▶ Data extracts
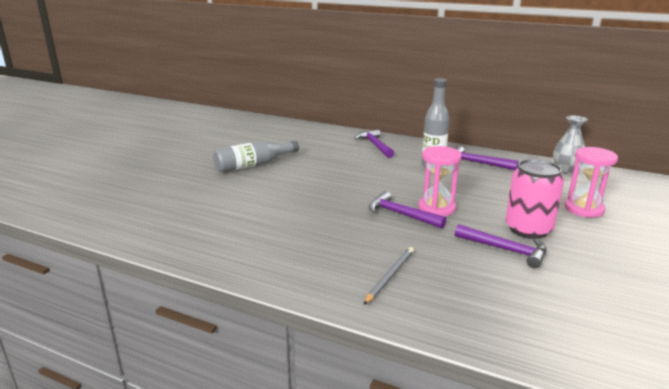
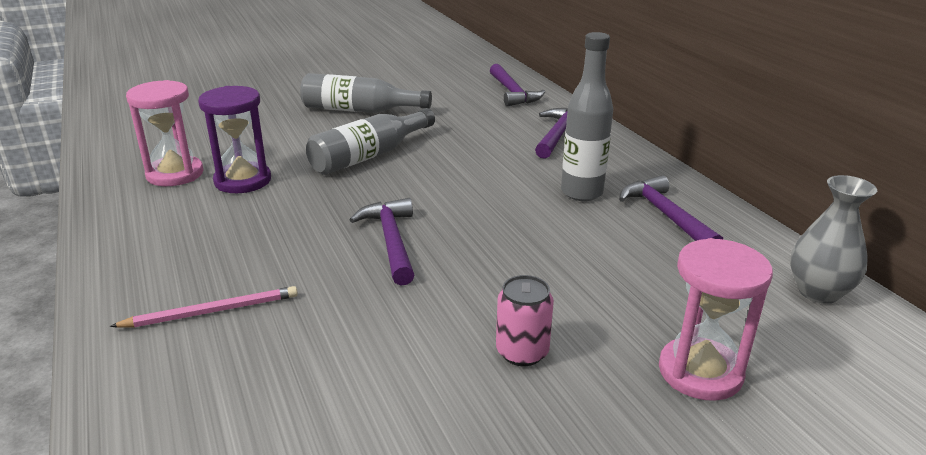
camera: 40 degrees right, 5 degrees up
grey pencil [364,247,414,304] -> pink pencil [110,286,298,328]
pink hourglass [418,146,462,216] -> pink hourglass moved to [126,80,203,186]
purple hammer [455,224,547,268] -> purple hammer moved to [490,64,545,106]
pink can [505,159,564,239] -> pink can [496,275,554,366], size x0.57
none -> purple hourglass [198,86,271,193]
none -> grey bottle [306,108,435,175]

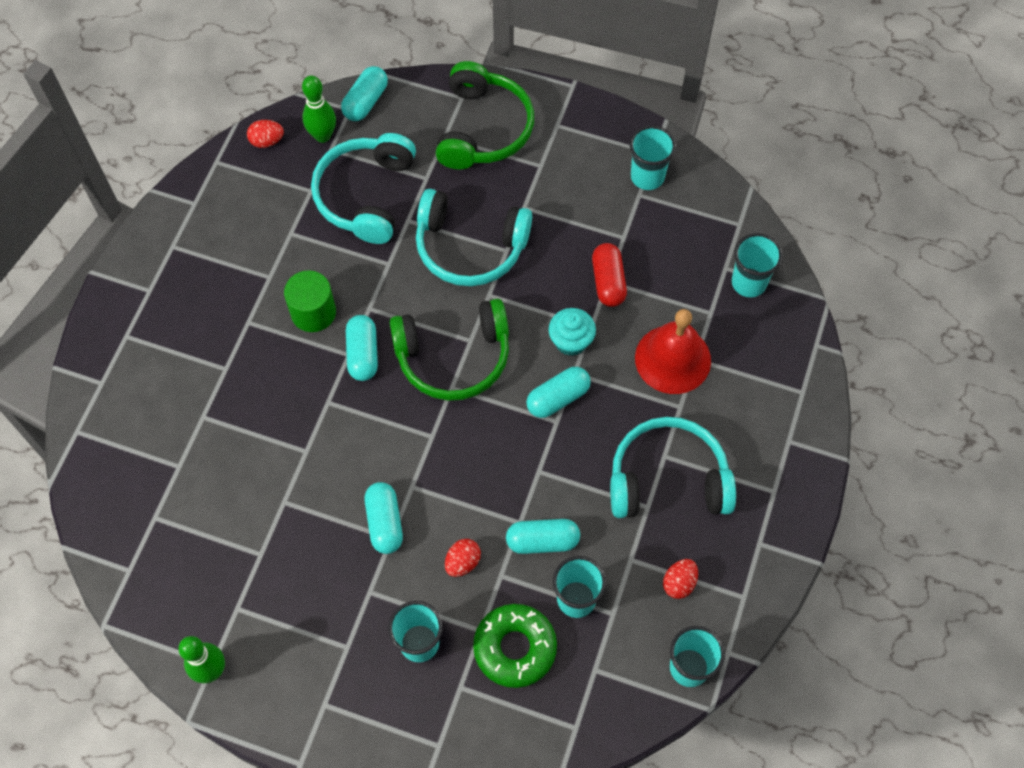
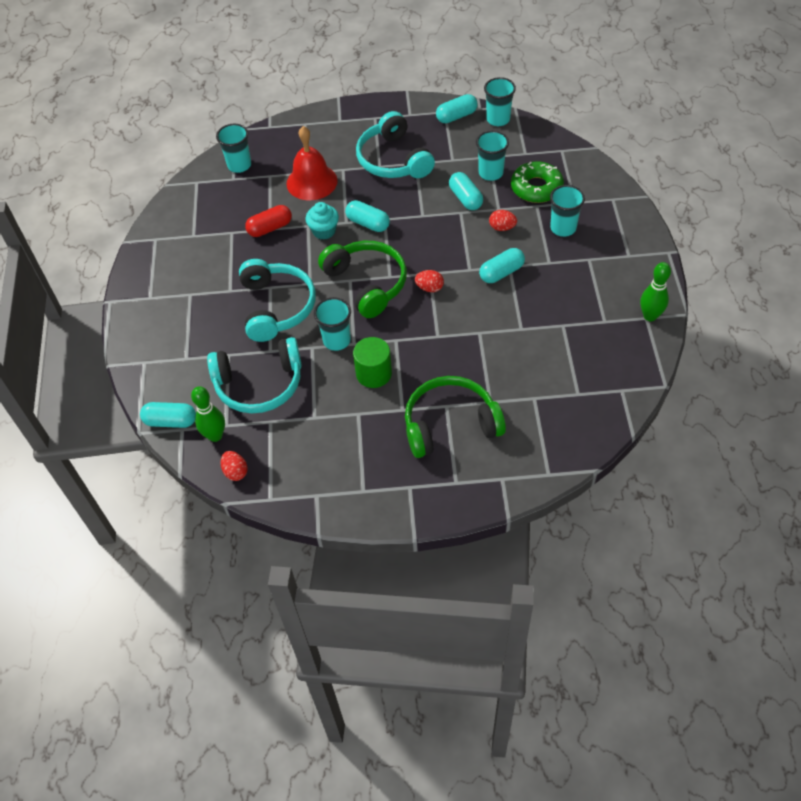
camera: 110 degrees left, 10 degrees down
turquoise capsule [346,315,378,381] -> turquoise capsule moved to [436,94,478,123]
green headphones [436,61,534,169] -> green headphones moved to [405,376,506,458]
turquoise cup [630,126,676,190] -> turquoise cup moved to [314,297,351,351]
red egg [663,559,698,599] -> red egg moved to [415,270,444,292]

▶ Assignment
In the entries above, find the line that contains "purple hammer [455,224,547,268]", then repeat exactly every line from the first one through that line, with no pictures.

▶ Answer box
camera: 40 degrees right, 5 degrees up
grey pencil [364,247,414,304] -> pink pencil [110,286,298,328]
pink hourglass [418,146,462,216] -> pink hourglass moved to [126,80,203,186]
purple hammer [455,224,547,268] -> purple hammer moved to [490,64,545,106]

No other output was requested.